• **Work required**
Lines to return, exactly: from the line with "D7: diode 1N914 (A GND, K AC2) -> none" to the line with "U3 pin VS: -12V -> +5V" in the entries below, both included.

*** Records shown ***

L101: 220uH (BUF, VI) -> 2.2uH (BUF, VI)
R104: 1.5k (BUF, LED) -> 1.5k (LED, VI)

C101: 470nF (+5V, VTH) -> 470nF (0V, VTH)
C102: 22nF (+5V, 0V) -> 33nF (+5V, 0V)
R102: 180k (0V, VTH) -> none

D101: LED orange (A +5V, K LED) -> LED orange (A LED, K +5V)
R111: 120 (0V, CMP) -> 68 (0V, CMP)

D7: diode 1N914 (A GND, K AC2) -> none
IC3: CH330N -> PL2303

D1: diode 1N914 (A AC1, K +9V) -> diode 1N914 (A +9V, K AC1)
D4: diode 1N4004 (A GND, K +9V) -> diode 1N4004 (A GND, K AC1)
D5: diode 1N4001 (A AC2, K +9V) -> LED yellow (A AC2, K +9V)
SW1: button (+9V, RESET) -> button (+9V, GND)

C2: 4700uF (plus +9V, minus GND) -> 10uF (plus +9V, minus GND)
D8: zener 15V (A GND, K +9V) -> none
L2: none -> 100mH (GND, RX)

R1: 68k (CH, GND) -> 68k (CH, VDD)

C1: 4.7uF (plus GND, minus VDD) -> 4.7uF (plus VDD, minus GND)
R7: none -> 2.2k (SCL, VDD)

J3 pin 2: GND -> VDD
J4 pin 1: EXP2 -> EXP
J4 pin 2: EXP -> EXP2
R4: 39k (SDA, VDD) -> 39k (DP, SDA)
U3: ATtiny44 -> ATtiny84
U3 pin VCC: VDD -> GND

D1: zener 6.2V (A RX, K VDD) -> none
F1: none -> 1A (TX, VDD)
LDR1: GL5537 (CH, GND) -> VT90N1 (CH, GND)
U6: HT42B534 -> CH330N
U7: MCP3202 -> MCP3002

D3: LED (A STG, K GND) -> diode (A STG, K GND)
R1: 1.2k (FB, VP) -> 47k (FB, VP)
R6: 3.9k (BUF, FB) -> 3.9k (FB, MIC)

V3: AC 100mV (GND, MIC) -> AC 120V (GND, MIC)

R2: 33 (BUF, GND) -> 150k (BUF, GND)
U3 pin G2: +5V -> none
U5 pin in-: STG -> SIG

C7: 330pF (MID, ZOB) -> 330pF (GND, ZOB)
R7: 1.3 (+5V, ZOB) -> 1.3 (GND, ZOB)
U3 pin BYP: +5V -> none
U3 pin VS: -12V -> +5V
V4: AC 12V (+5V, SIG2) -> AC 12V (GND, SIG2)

*** End of Records shown ***

• **Solution to this exercise**
D7: diode 1N914 (A GND, K AC2) -> none
IC3: CH330N -> PL2303

D1: diode 1N914 (A AC1, K +9V) -> diode 1N914 (A +9V, K AC1)
D4: diode 1N4004 (A GND, K +9V) -> diode 1N4004 (A GND, K AC1)
D5: diode 1N4001 (A AC2, K +9V) -> LED yellow (A AC2, K +9V)
SW1: button (+9V, RESET) -> button (+9V, GND)

C2: 4700uF (plus +9V, minus GND) -> 10uF (plus +9V, minus GND)
D8: zener 15V (A GND, K +9V) -> none
L2: none -> 100mH (GND, RX)

R1: 68k (CH, GND) -> 68k (CH, VDD)

C1: 4.7uF (plus GND, minus VDD) -> 4.7uF (plus VDD, minus GND)
R7: none -> 2.2k (SCL, VDD)

J3 pin 2: GND -> VDD
J4 pin 1: EXP2 -> EXP
J4 pin 2: EXP -> EXP2
R4: 39k (SDA, VDD) -> 39k (DP, SDA)
U3: ATtiny44 -> ATtiny84
U3 pin VCC: VDD -> GND

D1: zener 6.2V (A RX, K VDD) -> none
F1: none -> 1A (TX, VDD)
LDR1: GL5537 (CH, GND) -> VT90N1 (CH, GND)
U6: HT42B534 -> CH330N
U7: MCP3202 -> MCP3002

D3: LED (A STG, K GND) -> diode (A STG, K GND)
R1: 1.2k (FB, VP) -> 47k (FB, VP)
R6: 3.9k (BUF, FB) -> 3.9k (FB, MIC)

V3: AC 100mV (GND, MIC) -> AC 120V (GND, MIC)

R2: 33 (BUF, GND) -> 150k (BUF, GND)
U3 pin G2: +5V -> none
U5 pin in-: STG -> SIG

C7: 330pF (MID, ZOB) -> 330pF (GND, ZOB)
R7: 1.3 (+5V, ZOB) -> 1.3 (GND, ZOB)
U3 pin BYP: +5V -> none
U3 pin VS: -12V -> +5V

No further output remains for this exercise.